* _Exercise objective_
Taking the line that contains "D4: diode (A" as the first and the final line of the records as the last, write out every line between them exactly, ends included, and nothing else.

* _Information given_

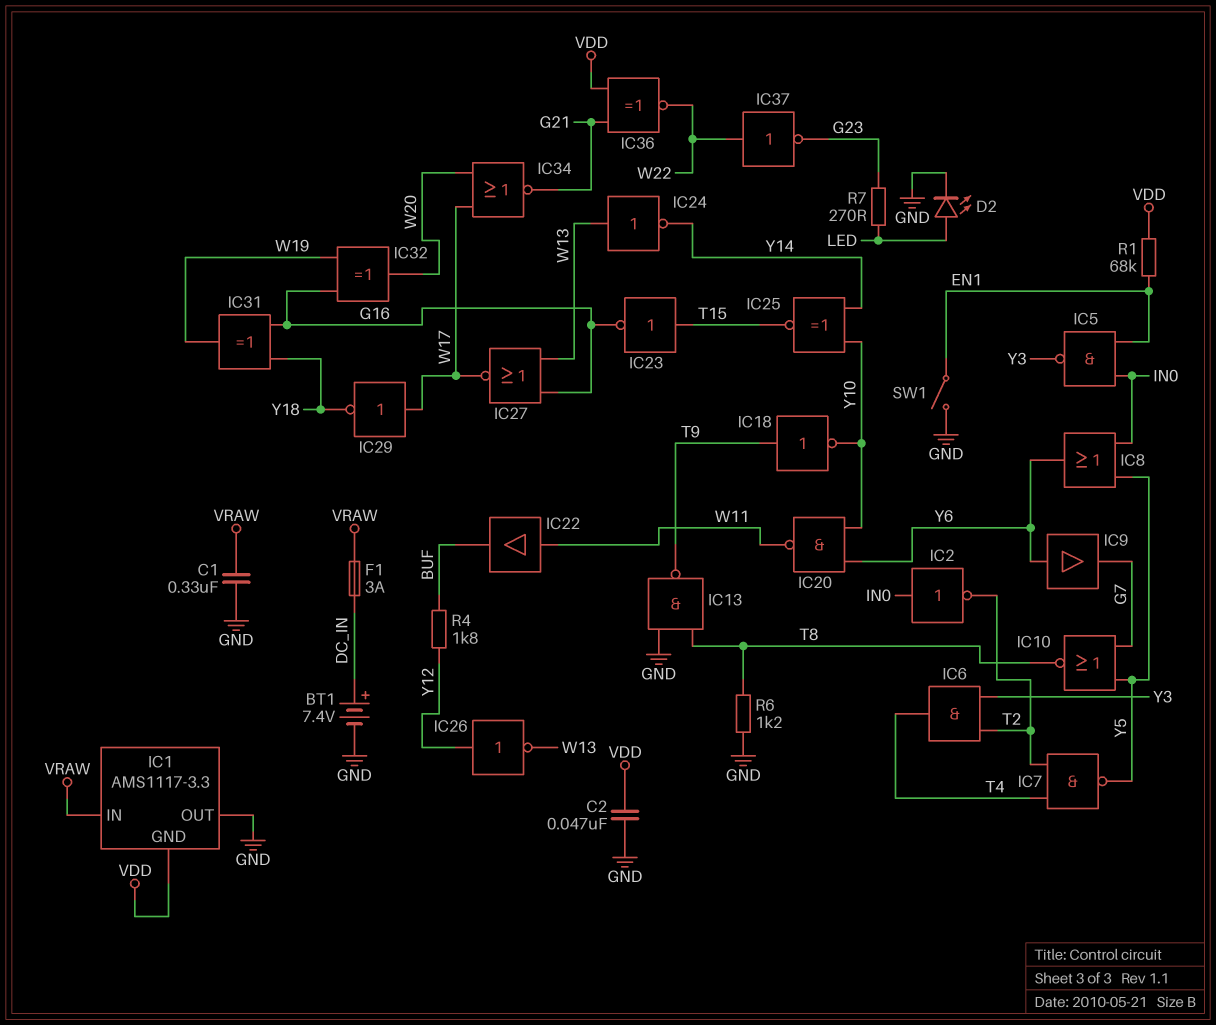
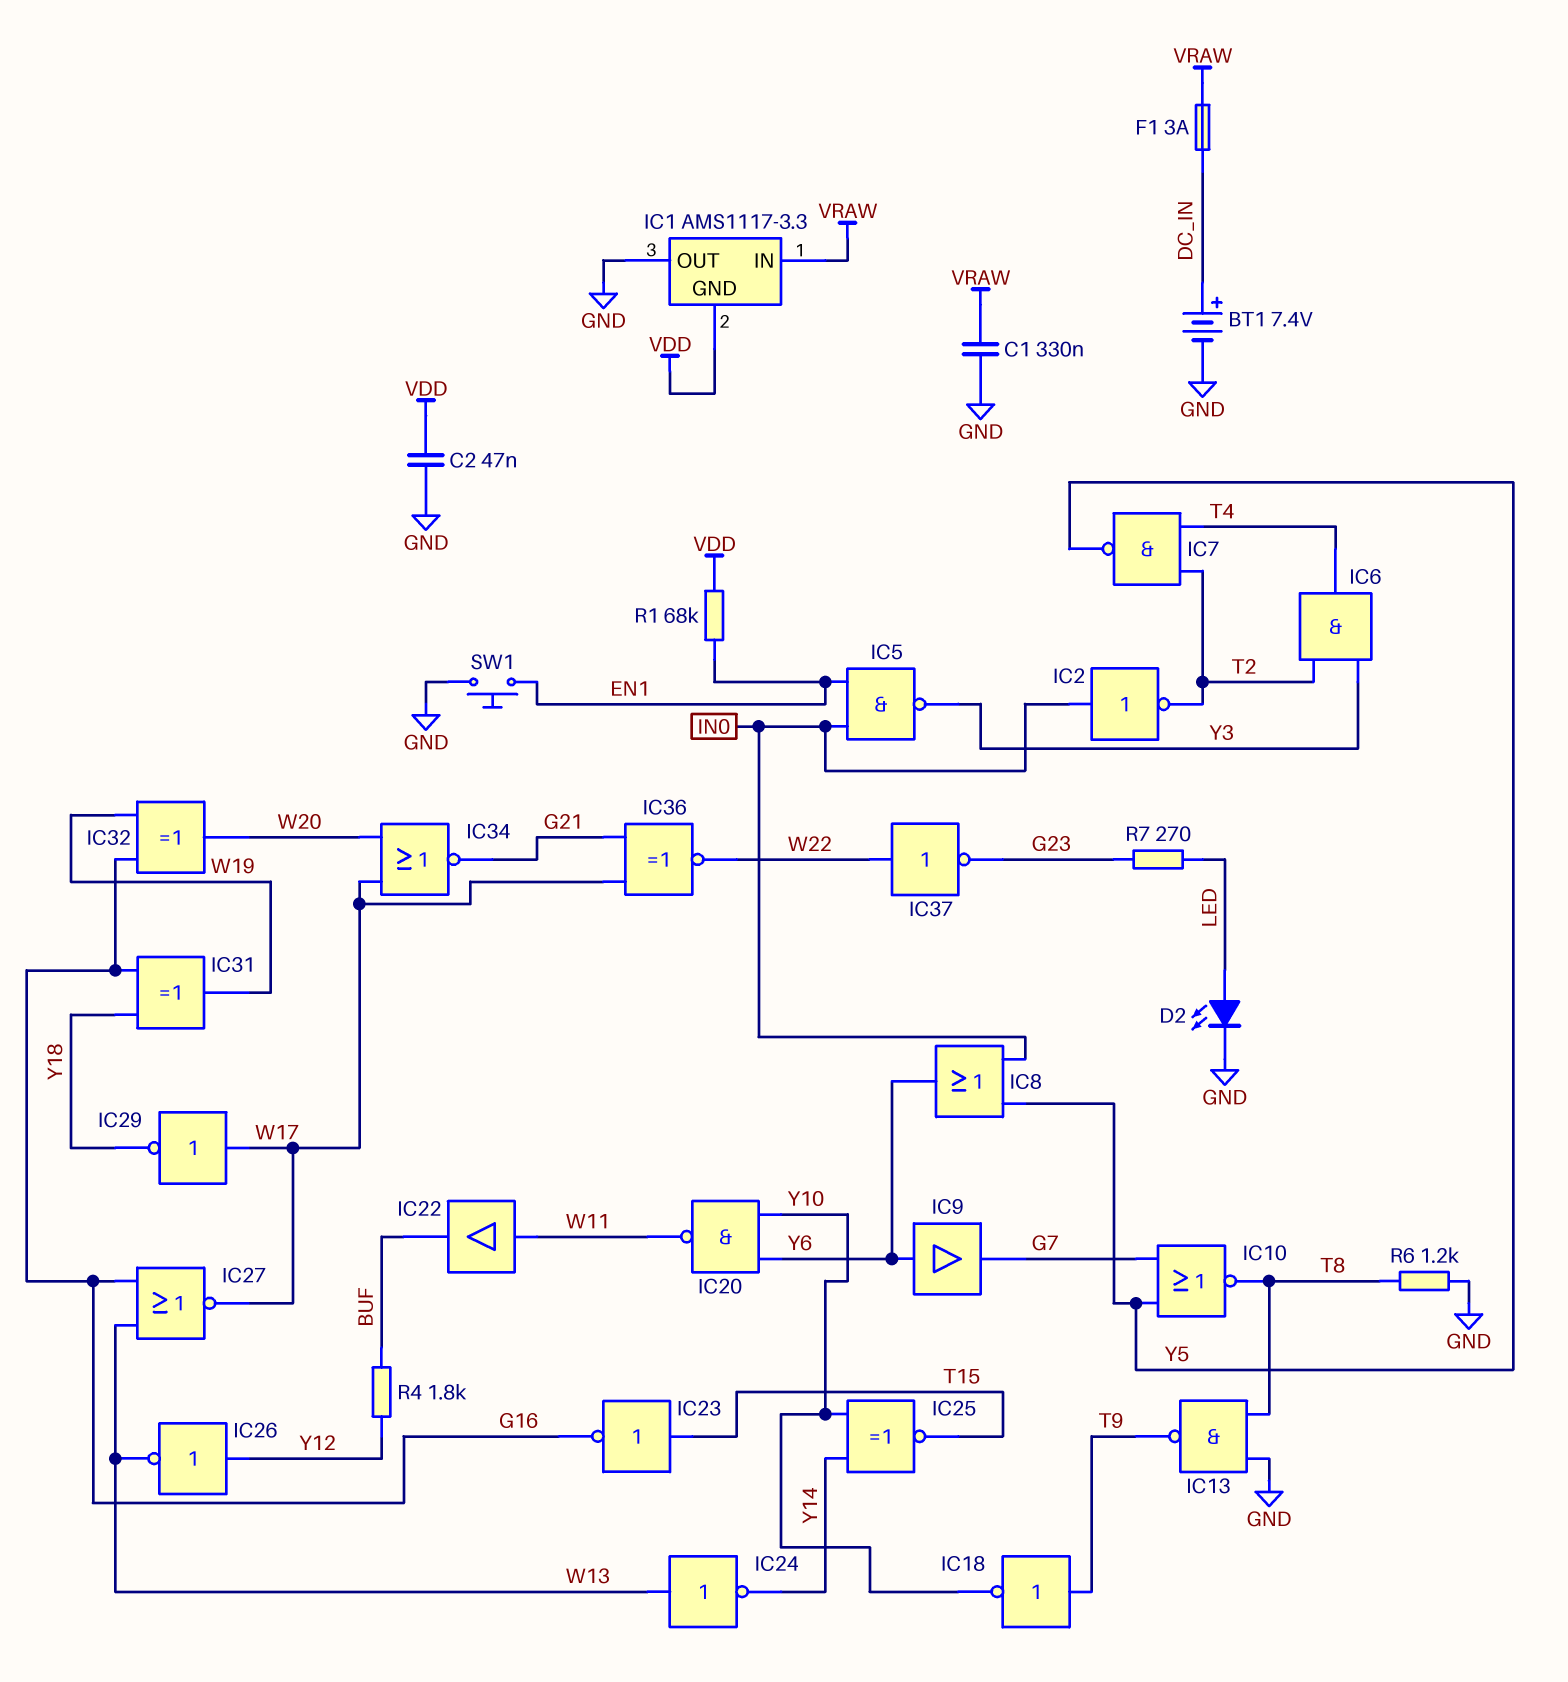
IC36: XNOR (in G21, in VDD, out W22) -> XNOR (in G21, in W17, out W22)
SW1: switch (EN1, GND) -> button (EN1, GND)

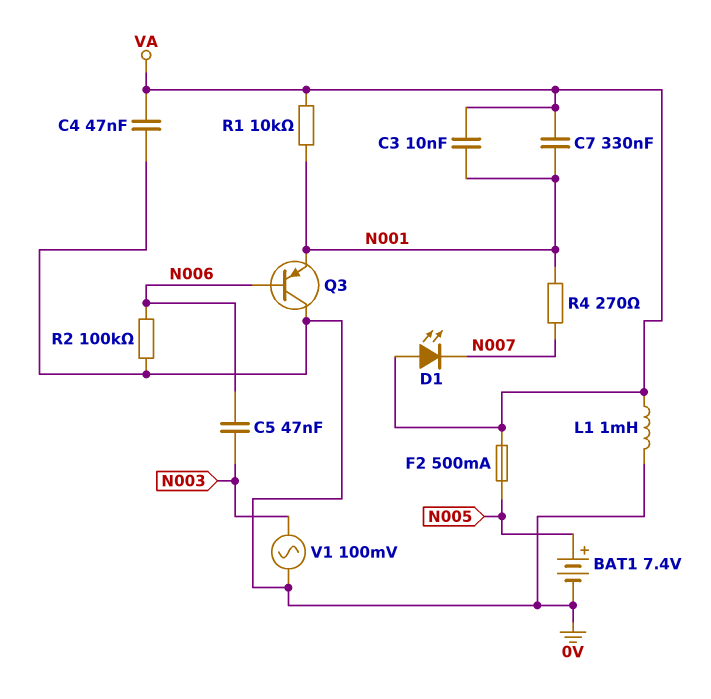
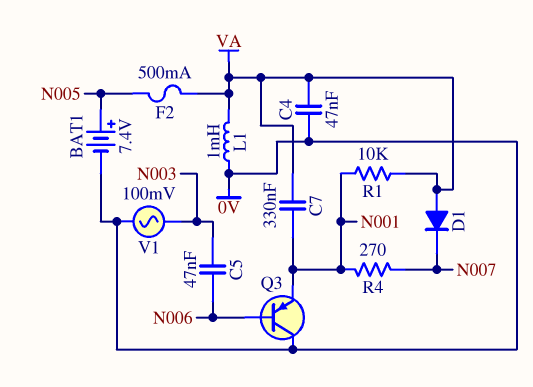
C3: 10nF (N001, VA) -> none
D1: LED (A VA, K N007) -> diode (A VA, K N007)
R2: 100k (0V, N006) -> none

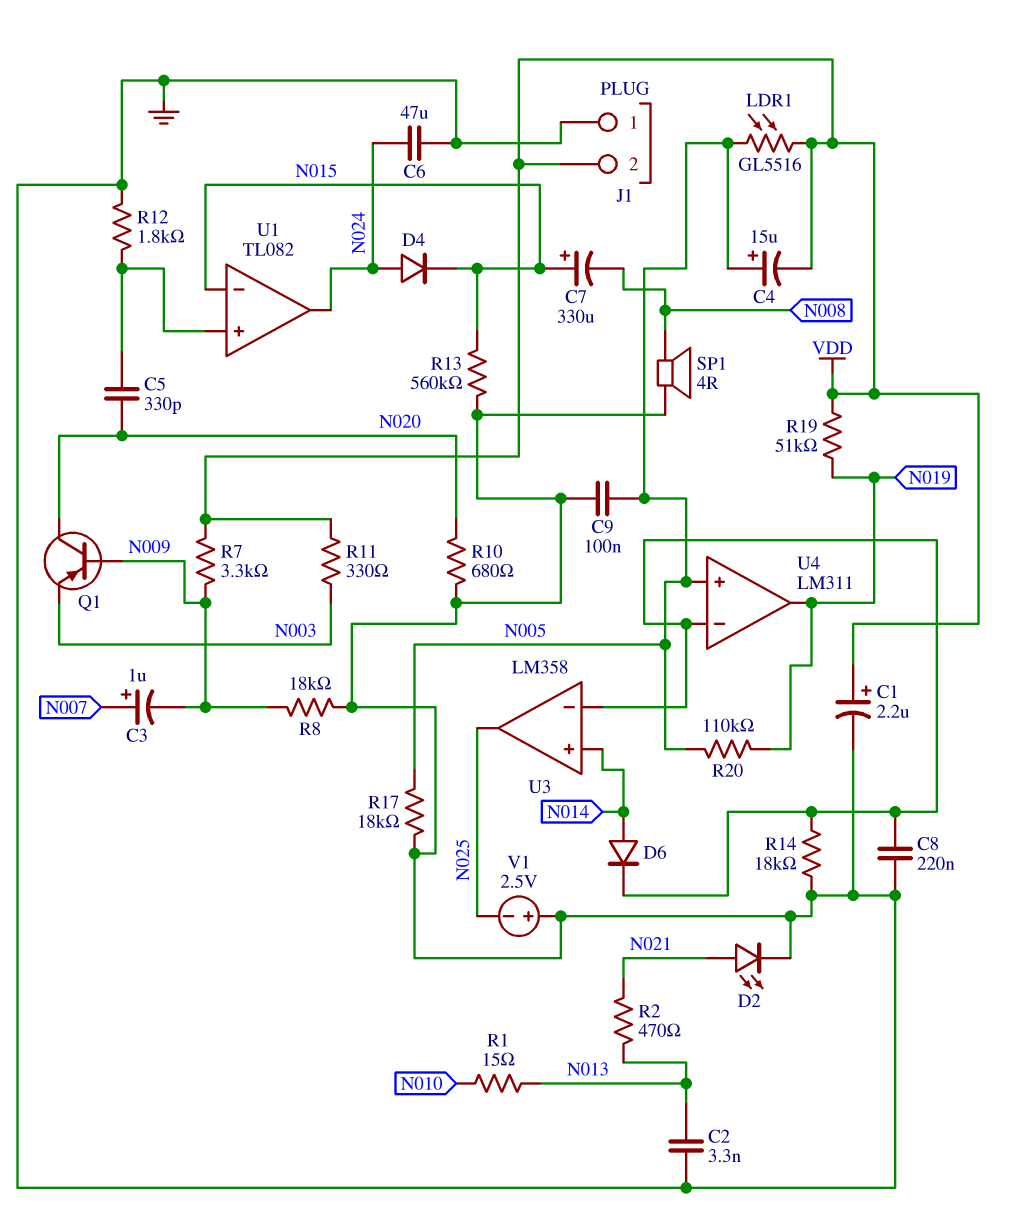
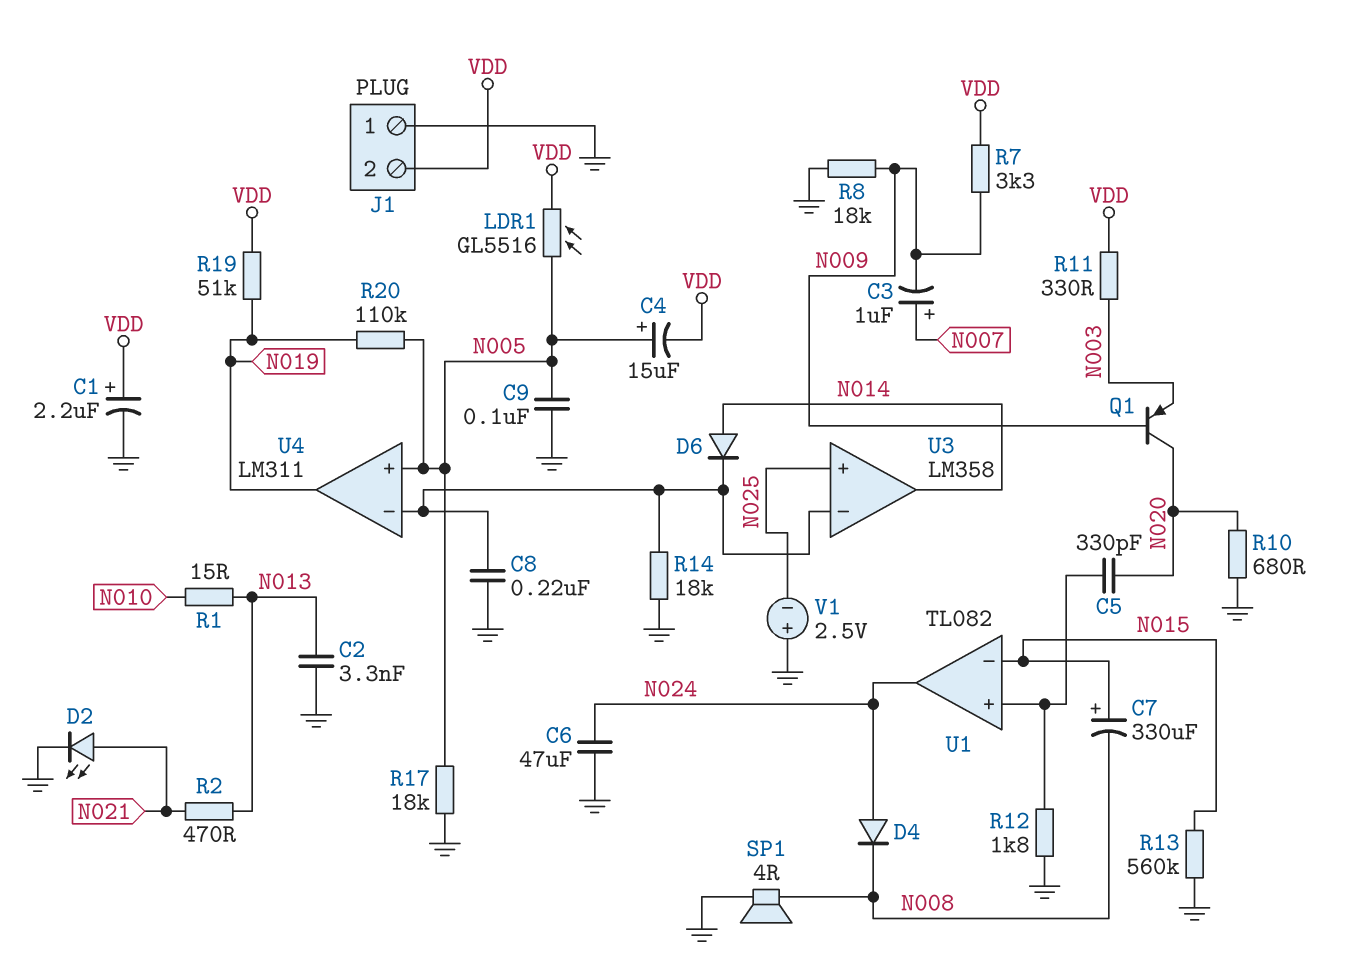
D4: diode (A N024, K N015) -> diode (A N024, K N008)
U3 pin in+: N014 -> N025
U3 pin out: N025 -> N014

* _Result_
D4: diode (A N024, K N015) -> diode (A N024, K N008)
U3 pin in+: N014 -> N025
U3 pin out: N025 -> N014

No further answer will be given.